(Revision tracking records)
——
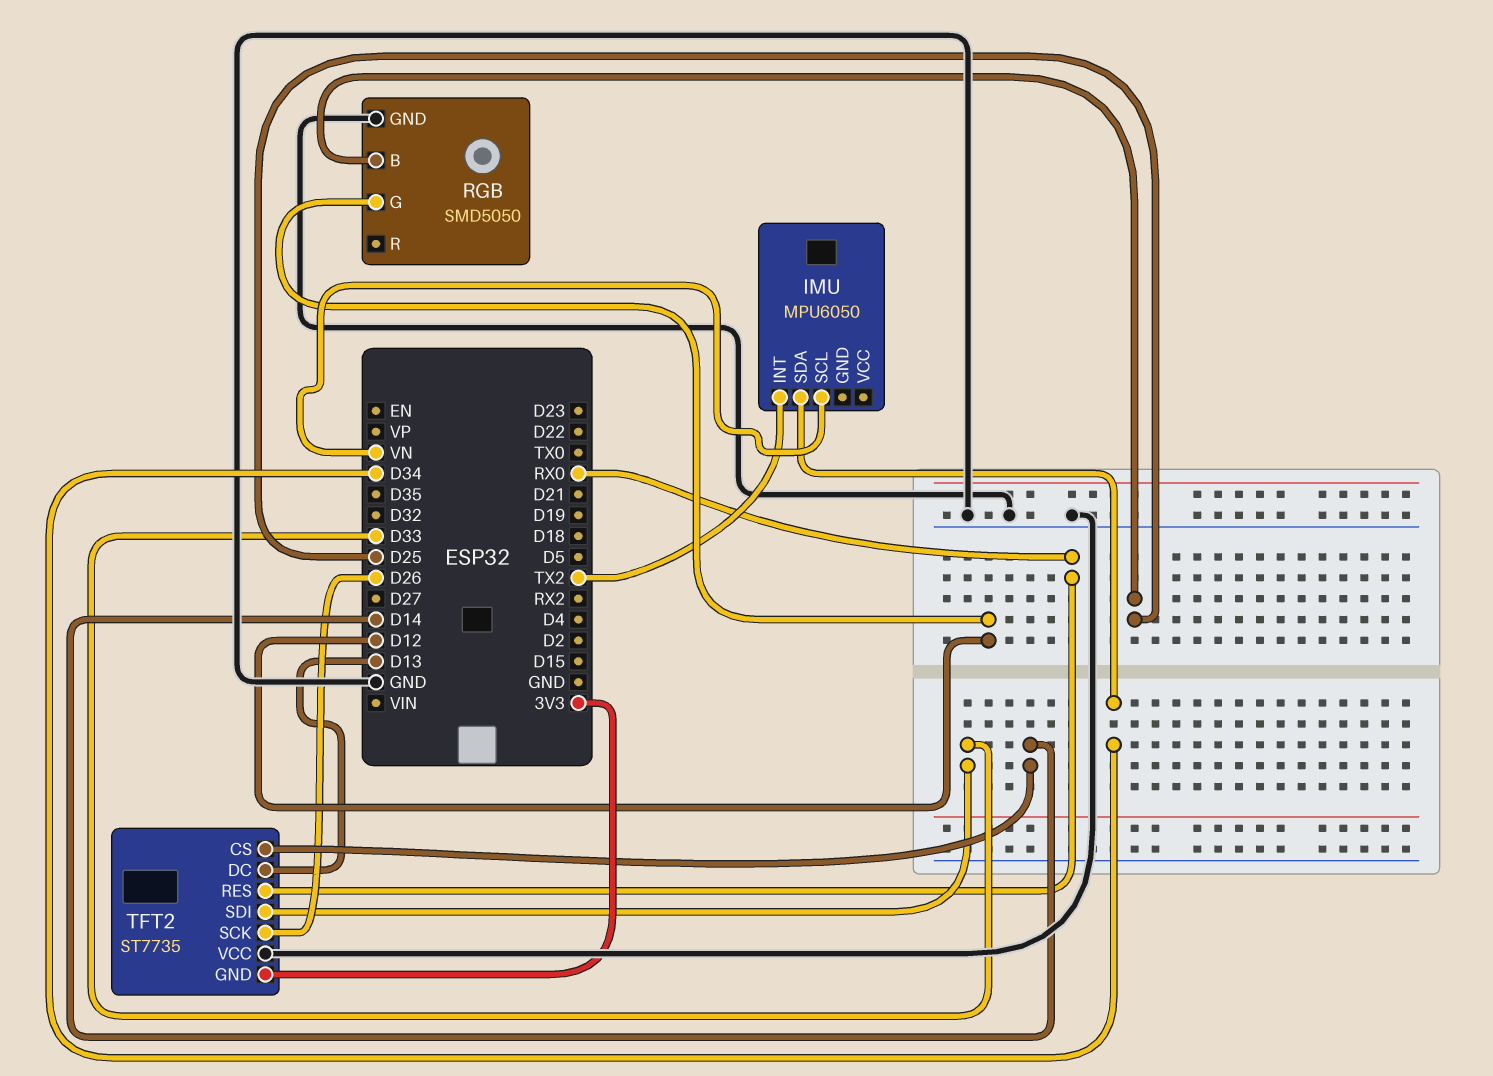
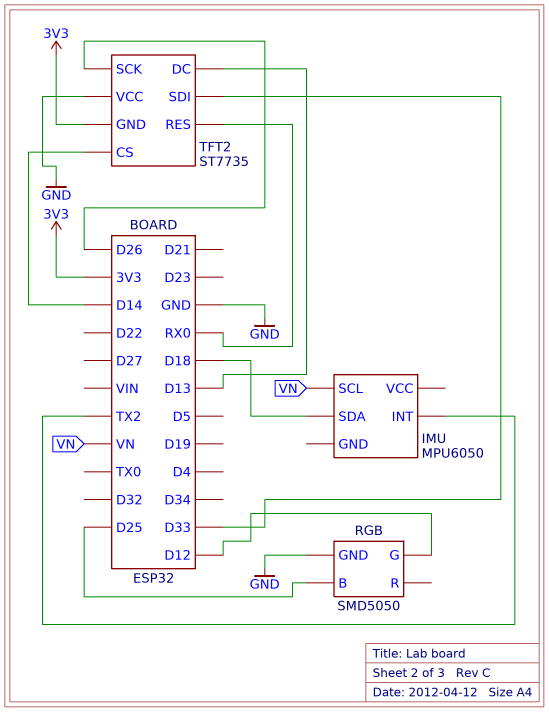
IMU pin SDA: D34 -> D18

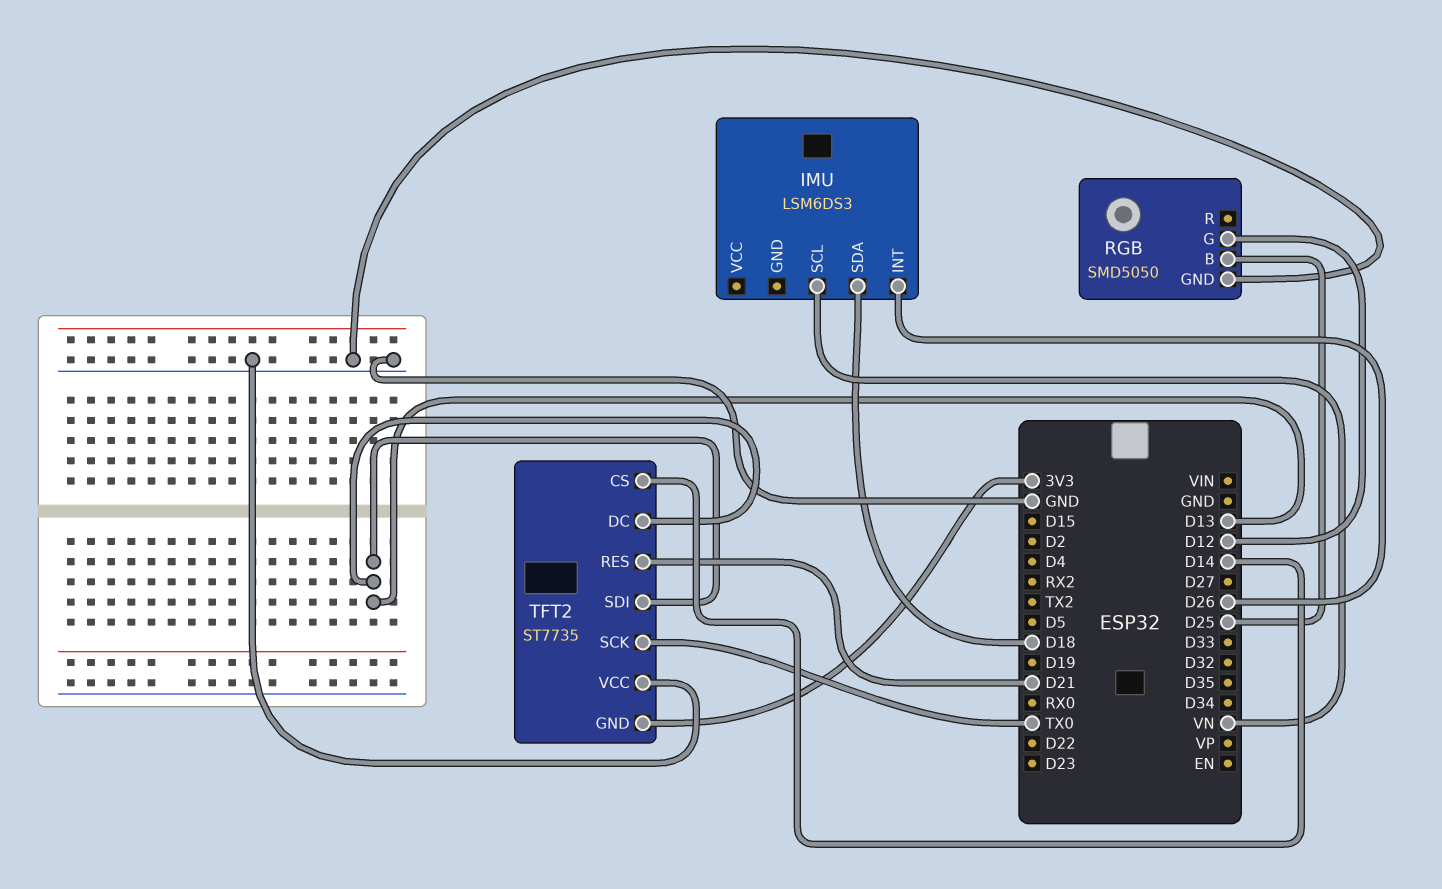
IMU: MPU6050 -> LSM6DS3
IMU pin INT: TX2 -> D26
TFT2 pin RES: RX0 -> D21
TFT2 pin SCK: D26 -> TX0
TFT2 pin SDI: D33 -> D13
——
▸ **What to produce**
Exclude the images and reproduce the remaining data exactly.

▸ **Solution for this exercise**
IMU pin SDA: D34 -> D18

IMU: MPU6050 -> LSM6DS3
IMU pin INT: TX2 -> D26
TFT2 pin RES: RX0 -> D21
TFT2 pin SCK: D26 -> TX0
TFT2 pin SDI: D33 -> D13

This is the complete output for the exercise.